Work instruction:
Every line from the first in the listing below to the line containing "BUTTON3 pin GND: GND -> 5V" is to be repeated exactly, and no line past it.

Source material:
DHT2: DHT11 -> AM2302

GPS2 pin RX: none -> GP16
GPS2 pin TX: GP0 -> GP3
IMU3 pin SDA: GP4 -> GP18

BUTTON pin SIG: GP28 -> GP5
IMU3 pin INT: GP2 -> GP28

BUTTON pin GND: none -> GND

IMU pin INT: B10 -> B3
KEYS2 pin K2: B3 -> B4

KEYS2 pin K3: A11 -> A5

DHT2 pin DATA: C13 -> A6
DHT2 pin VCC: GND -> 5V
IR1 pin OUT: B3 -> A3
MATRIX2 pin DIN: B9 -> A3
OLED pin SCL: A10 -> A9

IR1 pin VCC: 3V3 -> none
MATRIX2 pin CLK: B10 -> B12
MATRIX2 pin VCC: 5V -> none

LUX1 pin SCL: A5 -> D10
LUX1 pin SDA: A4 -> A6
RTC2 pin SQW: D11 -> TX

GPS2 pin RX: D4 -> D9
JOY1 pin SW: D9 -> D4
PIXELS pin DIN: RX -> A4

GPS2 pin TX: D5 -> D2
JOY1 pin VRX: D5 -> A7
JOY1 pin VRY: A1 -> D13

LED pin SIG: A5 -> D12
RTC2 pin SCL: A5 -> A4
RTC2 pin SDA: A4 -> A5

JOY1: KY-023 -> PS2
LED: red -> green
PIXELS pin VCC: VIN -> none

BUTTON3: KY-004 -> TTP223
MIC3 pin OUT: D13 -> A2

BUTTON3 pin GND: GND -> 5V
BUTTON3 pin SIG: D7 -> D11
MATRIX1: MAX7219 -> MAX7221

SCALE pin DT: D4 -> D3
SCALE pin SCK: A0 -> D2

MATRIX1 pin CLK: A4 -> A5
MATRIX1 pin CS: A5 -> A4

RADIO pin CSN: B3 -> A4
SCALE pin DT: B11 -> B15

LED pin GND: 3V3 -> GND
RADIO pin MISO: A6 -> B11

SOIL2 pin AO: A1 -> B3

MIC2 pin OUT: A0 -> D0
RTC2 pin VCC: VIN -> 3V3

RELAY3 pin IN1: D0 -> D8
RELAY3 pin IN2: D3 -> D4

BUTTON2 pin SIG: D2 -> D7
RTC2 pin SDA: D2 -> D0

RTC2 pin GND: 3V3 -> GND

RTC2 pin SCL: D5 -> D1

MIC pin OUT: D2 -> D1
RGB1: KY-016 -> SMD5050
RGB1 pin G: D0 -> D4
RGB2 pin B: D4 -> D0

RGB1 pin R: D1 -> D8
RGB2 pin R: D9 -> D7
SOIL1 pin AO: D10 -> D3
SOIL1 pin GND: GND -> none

Your response:
DHT2: DHT11 -> AM2302

GPS2 pin RX: none -> GP16
GPS2 pin TX: GP0 -> GP3
IMU3 pin SDA: GP4 -> GP18

BUTTON pin SIG: GP28 -> GP5
IMU3 pin INT: GP2 -> GP28

BUTTON pin GND: none -> GND

IMU pin INT: B10 -> B3
KEYS2 pin K2: B3 -> B4

KEYS2 pin K3: A11 -> A5

DHT2 pin DATA: C13 -> A6
DHT2 pin VCC: GND -> 5V
IR1 pin OUT: B3 -> A3
MATRIX2 pin DIN: B9 -> A3
OLED pin SCL: A10 -> A9

IR1 pin VCC: 3V3 -> none
MATRIX2 pin CLK: B10 -> B12
MATRIX2 pin VCC: 5V -> none

LUX1 pin SCL: A5 -> D10
LUX1 pin SDA: A4 -> A6
RTC2 pin SQW: D11 -> TX

GPS2 pin RX: D4 -> D9
JOY1 pin SW: D9 -> D4
PIXELS pin DIN: RX -> A4

GPS2 pin TX: D5 -> D2
JOY1 pin VRX: D5 -> A7
JOY1 pin VRY: A1 -> D13

LED pin SIG: A5 -> D12
RTC2 pin SCL: A5 -> A4
RTC2 pin SDA: A4 -> A5

JOY1: KY-023 -> PS2
LED: red -> green
PIXELS pin VCC: VIN -> none

BUTTON3: KY-004 -> TTP223
MIC3 pin OUT: D13 -> A2

BUTTON3 pin GND: GND -> 5V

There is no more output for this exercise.